__DIRECTIONS__: An exact transcript is required of the lines below, from the one containing "(124, 185) = (195, 177): green" through the very last; leave every picture out of it.

__RECORDED INFORMATION__:
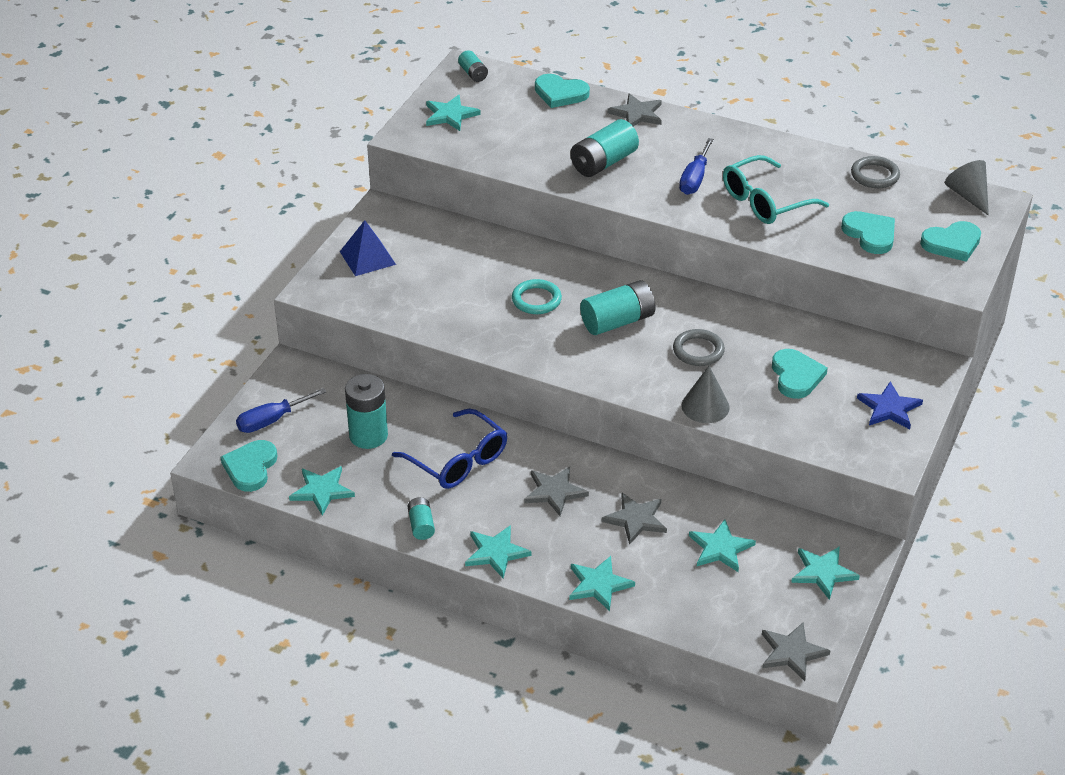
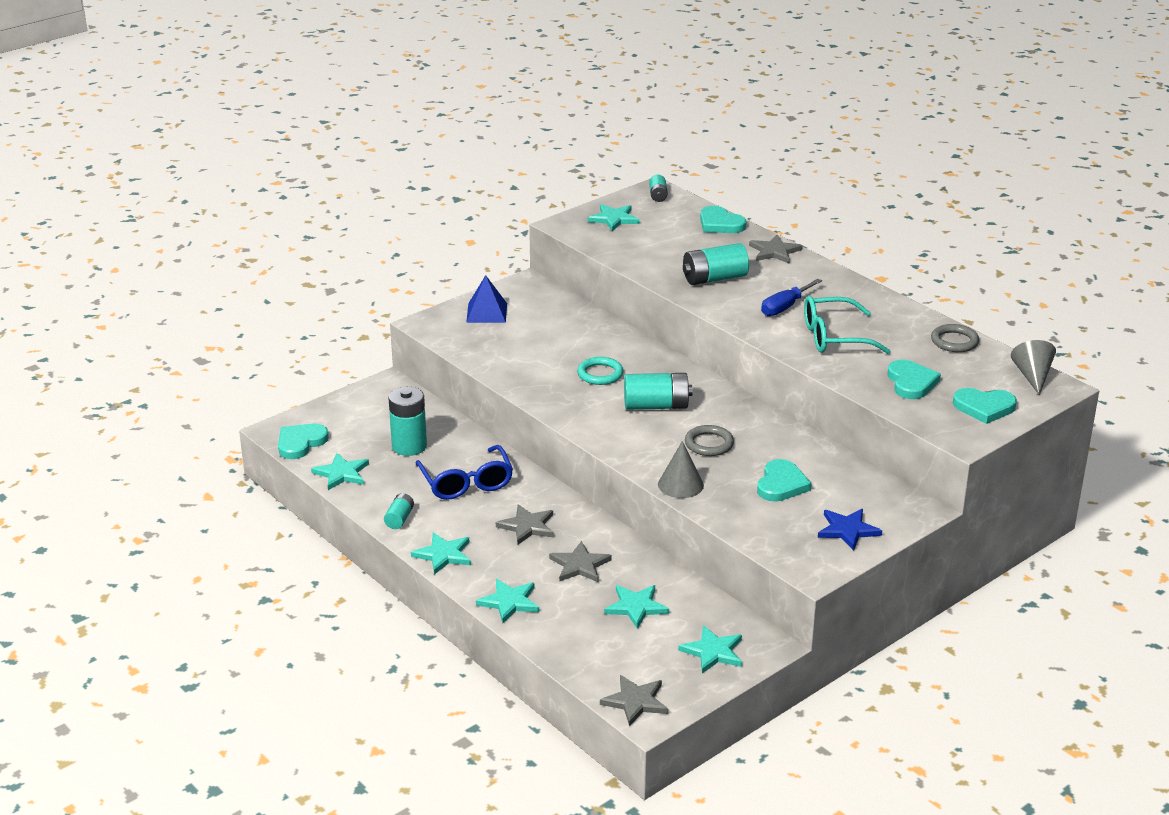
camera: 25 degrees right, 10 degrees down
(271, 420) = (343, 416): blue screwdriver -> none

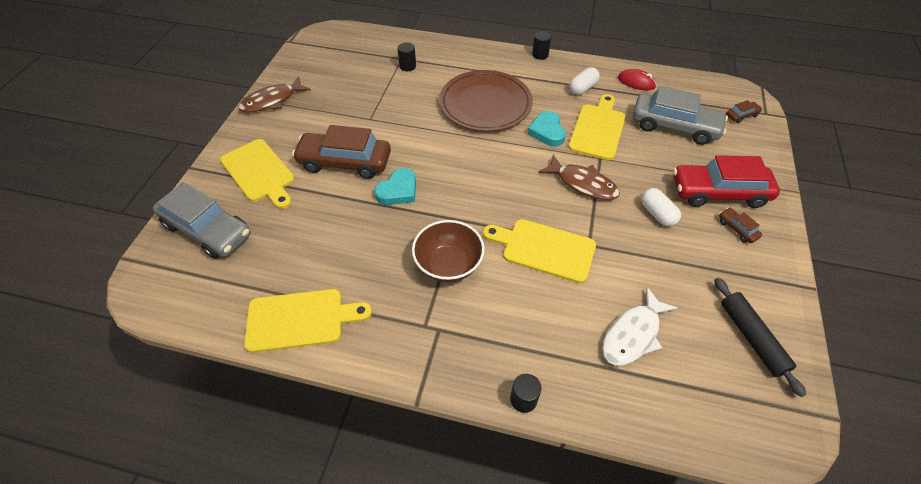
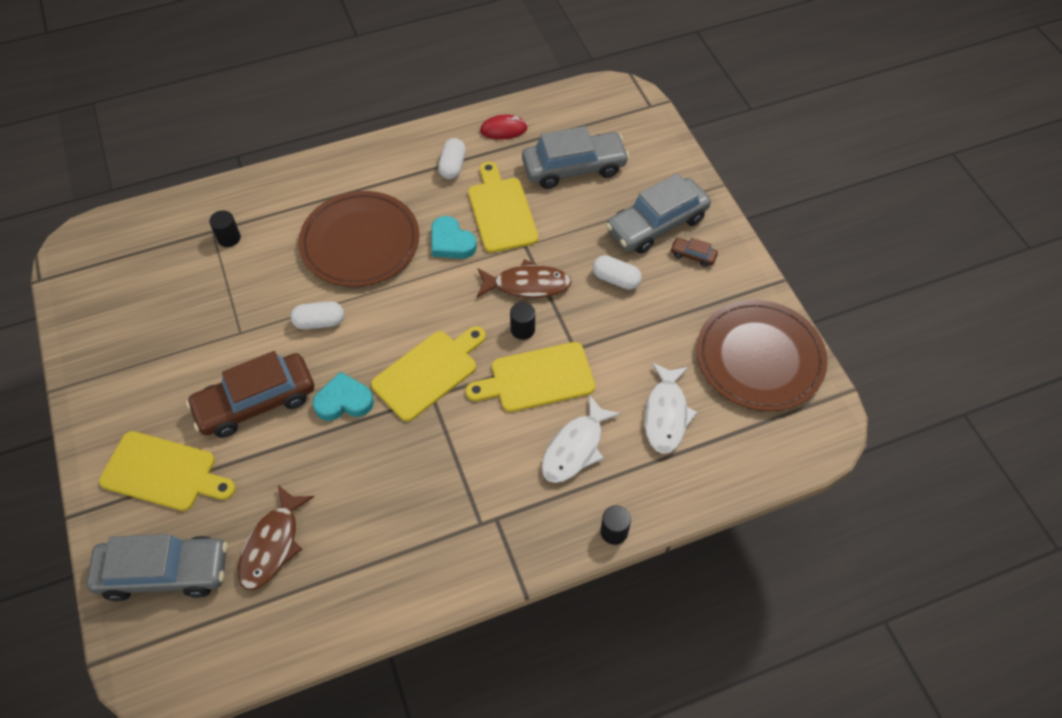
camera: 35 degrees left, 5 degrees up
(272, 101) = (94, 375): brown fish -> brown fish (272, 545)
(300, 319) = (355, 596): yellow cutting board -> yellow cutting board (428, 372)
(398, 190) = (344, 401): turquoise heart -> turquoise heart turned 105 degrees counterclockwise
(422, 136) = (319, 322): none -> white capsule
(448, 265) = (458, 450): brown bowl -> none
(538, 315) = (575, 447): none -> white fish
(540, 55) = (376, 143): black cylinder -> black cylinder (522, 329)
(718, 192) = (656, 224): red car -> grey car
(741, 115) = (629, 120): brown car -> none
(751, 338) = (759, 358): black rolling pin -> brown plate

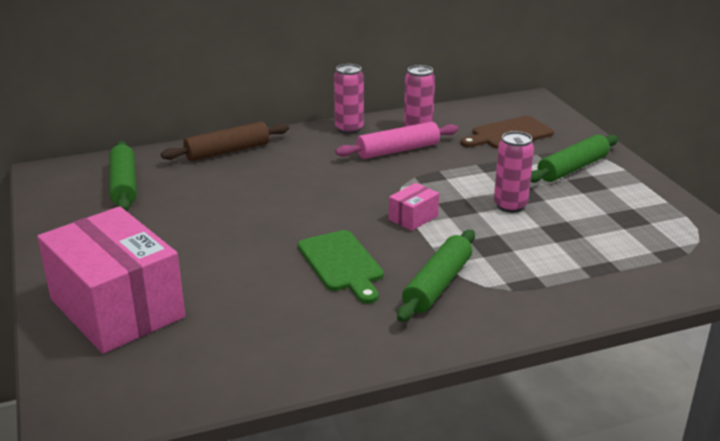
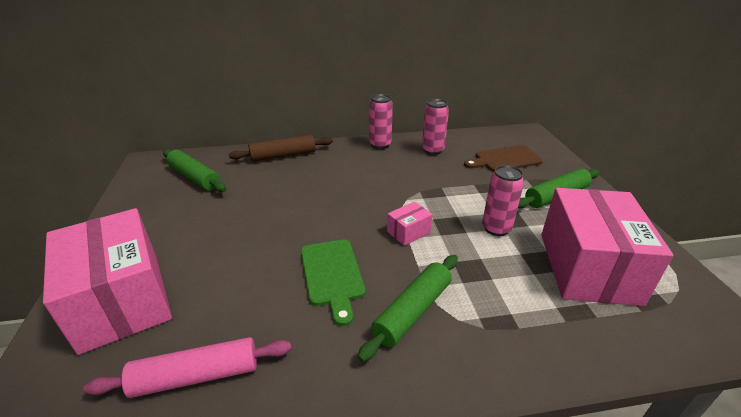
camera: 10 degrees right, 5 degrees up
(124, 185) = (195, 177): green rolling pin -> green rolling pin turned 45 degrees counterclockwise
(397, 150) = (412, 166): pink rolling pin -> pink rolling pin (196, 375)
(610, 231) = (588, 267): none -> pink box

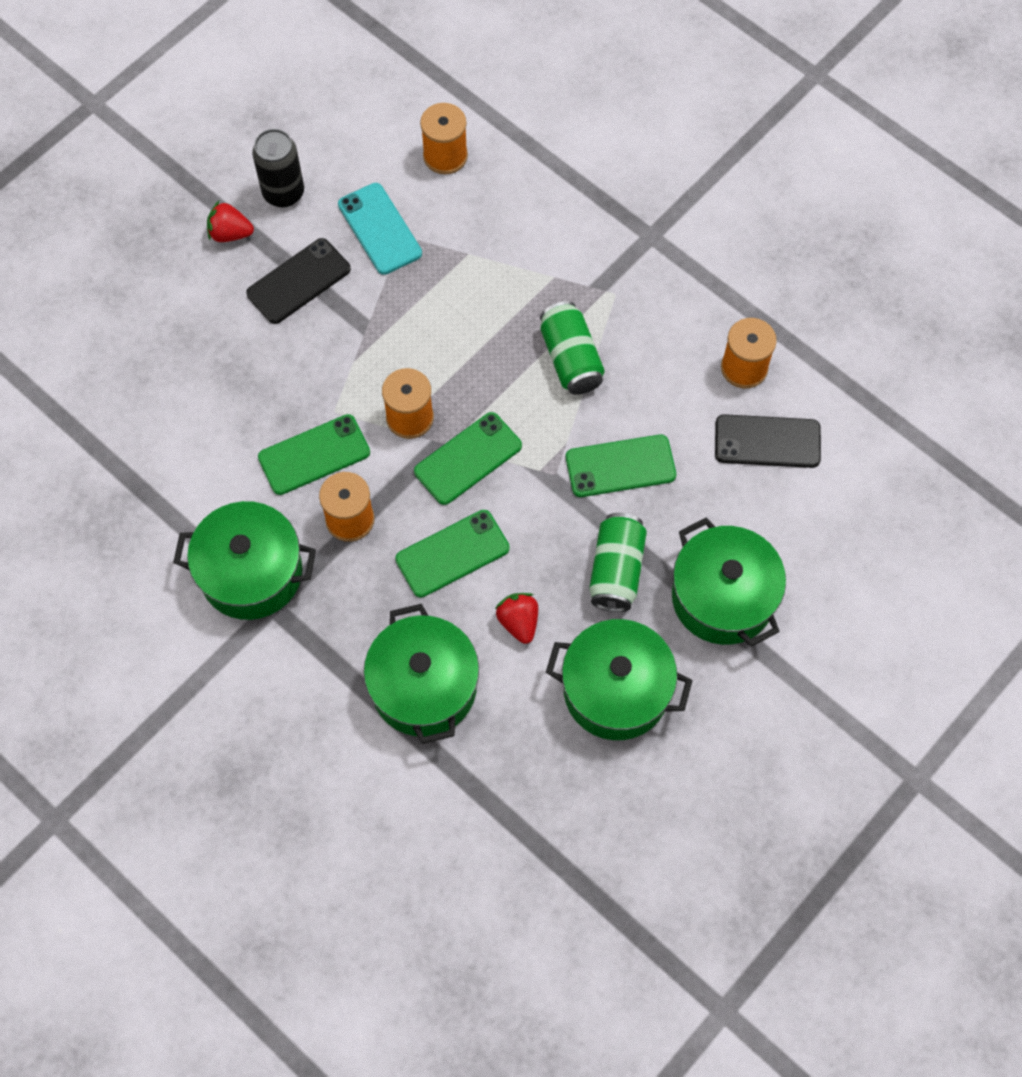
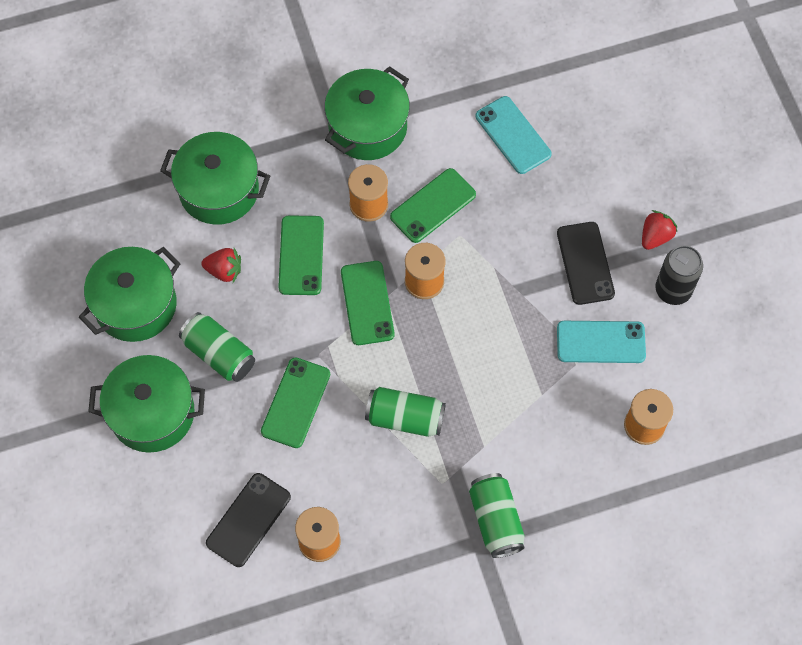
camera: 120 degrees right, 0 degrees up
(180, 420) = (513, 135): none -> turquoise phone
(314, 455) = (433, 206): green phone -> green phone turned 45 degrees clockwise
(621, 232) = (495, 520): none -> green can

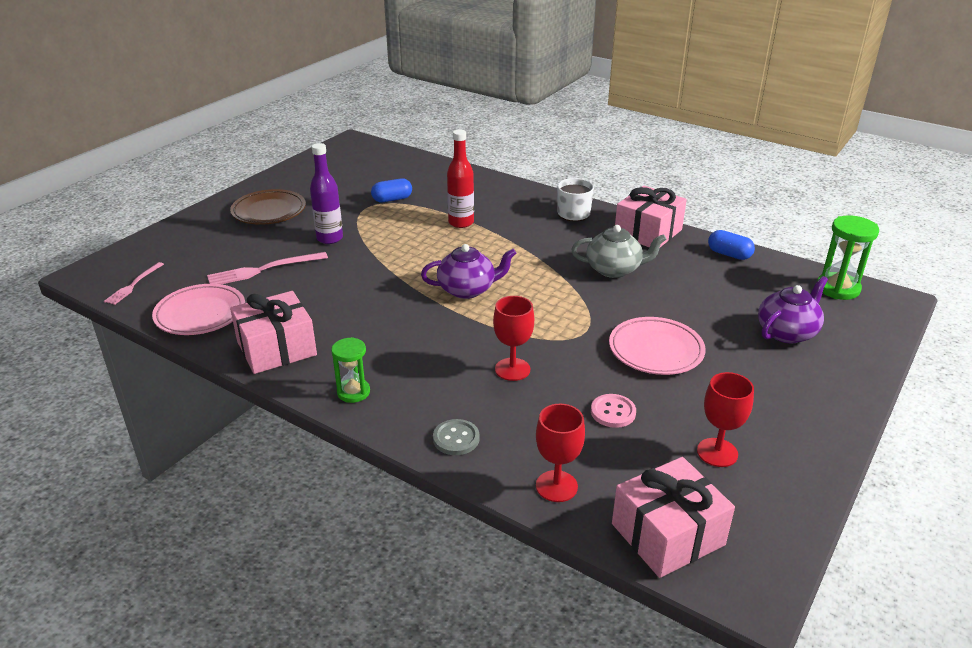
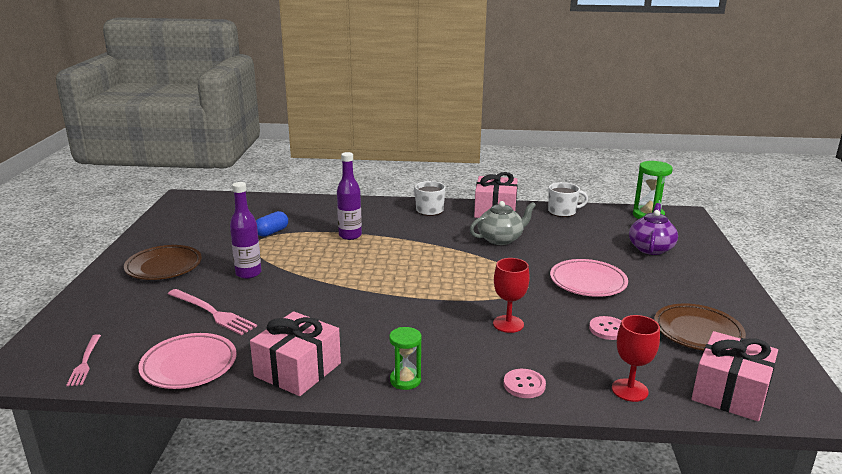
camera: 30 degrees left, 10 degrees down
(263, 270) = (212, 313): pink fork -> pink fork turned 90 degrees counterclockwise
(456, 438) = (524, 385): grey button -> pink button
(461, 223) = (350, 235): red bottle -> purple bottle
(467, 289) = (410, 280): purple teapot -> none
(717, 452) = (697, 332): red goblet -> brown plate
(729, 254) = (562, 211): blue capsule -> white mug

__EXERCISE OUTPUT__:
(124, 185) = (195, 177): green rolling pin -> green rolling pin turned 45 degrees counterclockwise
(397, 150) = (412, 166): pink rolling pin -> pink rolling pin (196, 375)
(610, 231) = (588, 267): none -> pink box

camera: 120 degrees right, 0 degrees up
(180, 420) = (513, 135): none -> turquoise phone
(314, 455) = (433, 206): green phone -> green phone turned 45 degrees clockwise
(621, 232) = (495, 520): none -> green can

camera: 30 degrees left, 10 degrees down
(263, 270) = (212, 313): pink fork -> pink fork turned 90 degrees counterclockwise
(456, 438) = (524, 385): grey button -> pink button
(461, 223) = (350, 235): red bottle -> purple bottle
(467, 289) = (410, 280): purple teapot -> none
(717, 452) = (697, 332): red goblet -> brown plate
(729, 254) = (562, 211): blue capsule -> white mug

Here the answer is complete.